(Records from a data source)
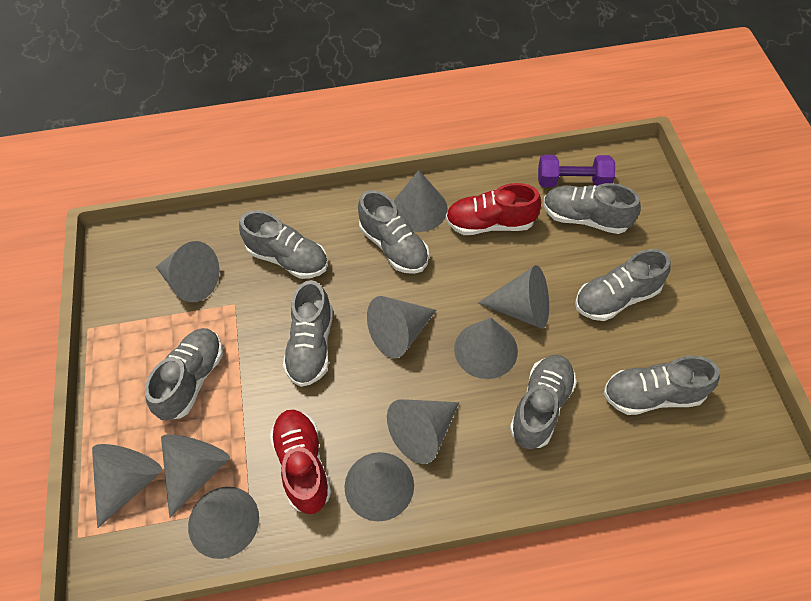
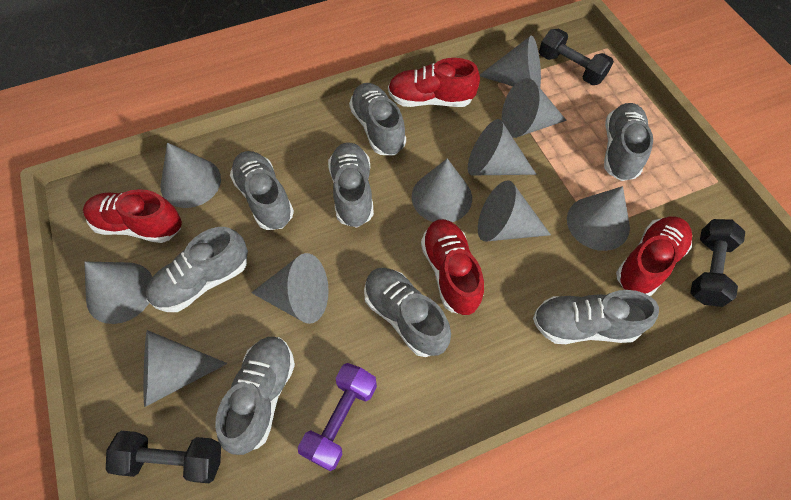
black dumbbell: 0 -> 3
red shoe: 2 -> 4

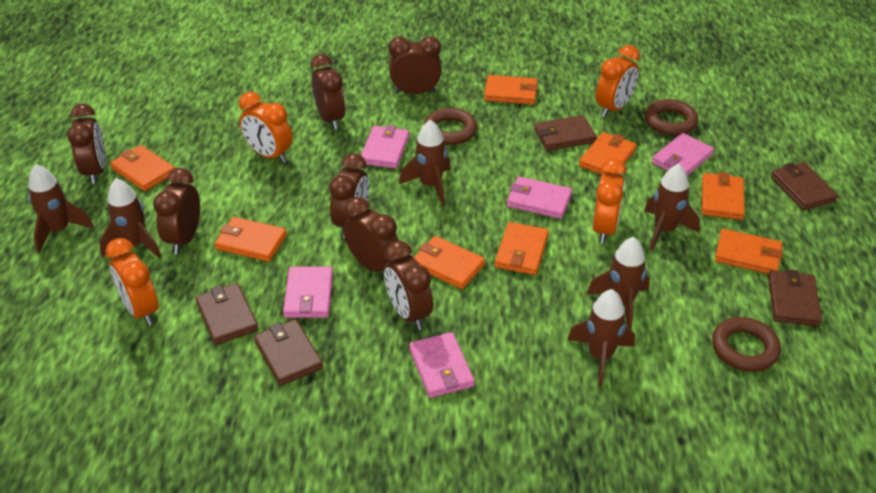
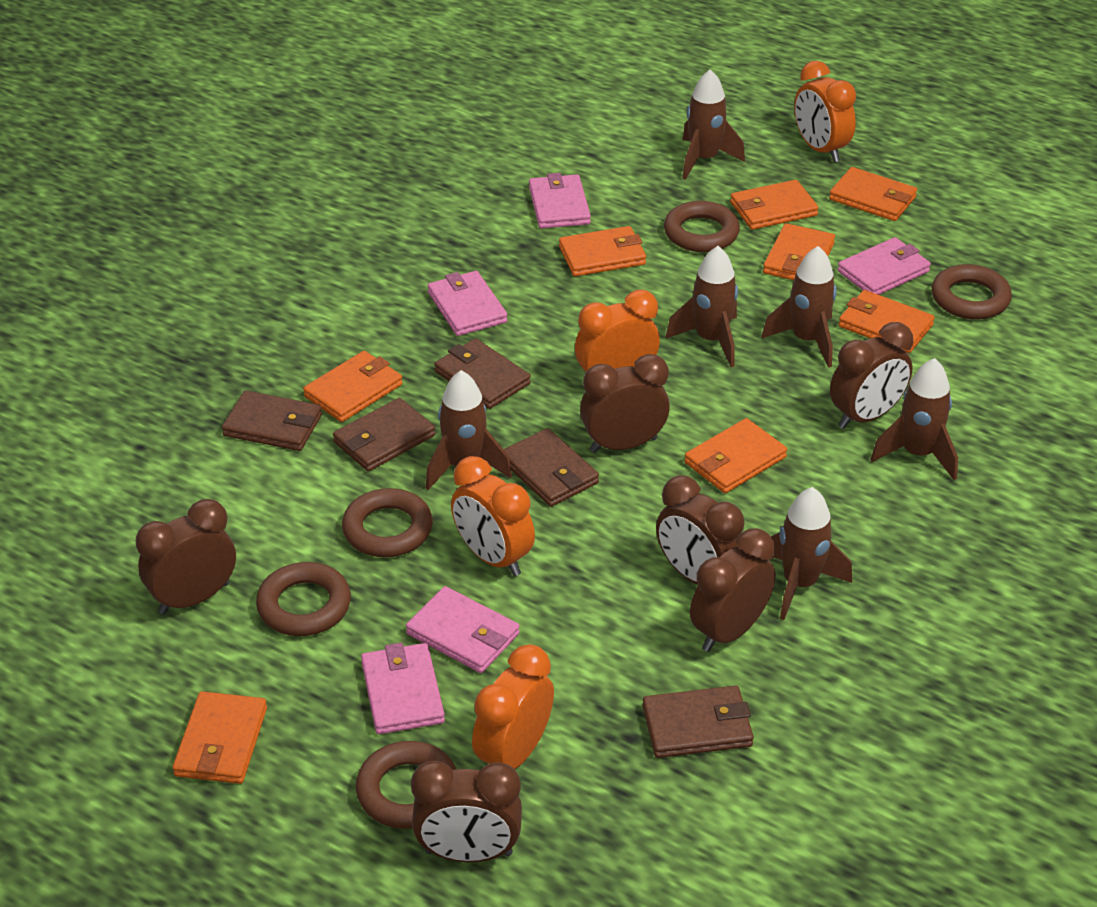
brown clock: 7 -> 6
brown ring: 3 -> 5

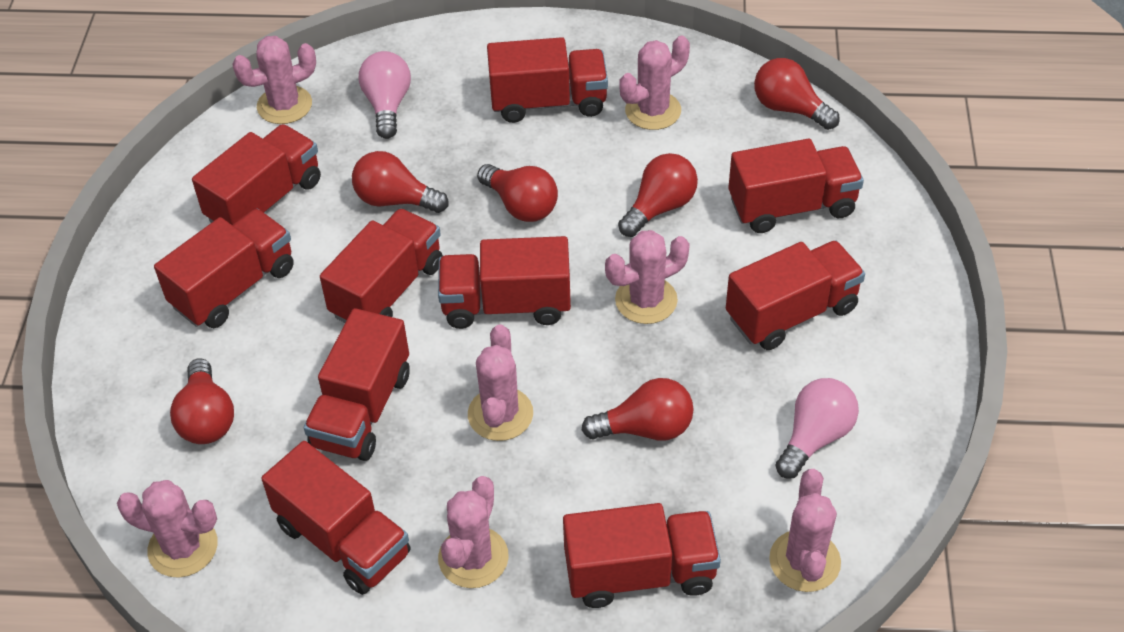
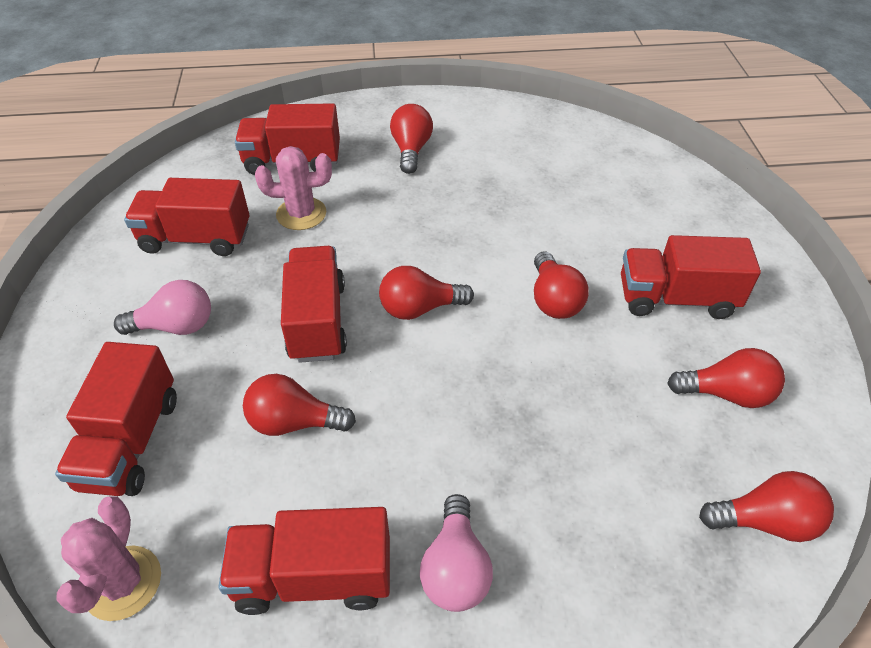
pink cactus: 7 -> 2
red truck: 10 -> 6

» Work required: Exact text is required for the lines from the one with "brown clock: 7 -> 6" through the last line of the entries, both included. Omit pictures.

» Exercise result:
brown clock: 7 -> 6
brown ring: 3 -> 5

pink cactus: 7 -> 2
red truck: 10 -> 6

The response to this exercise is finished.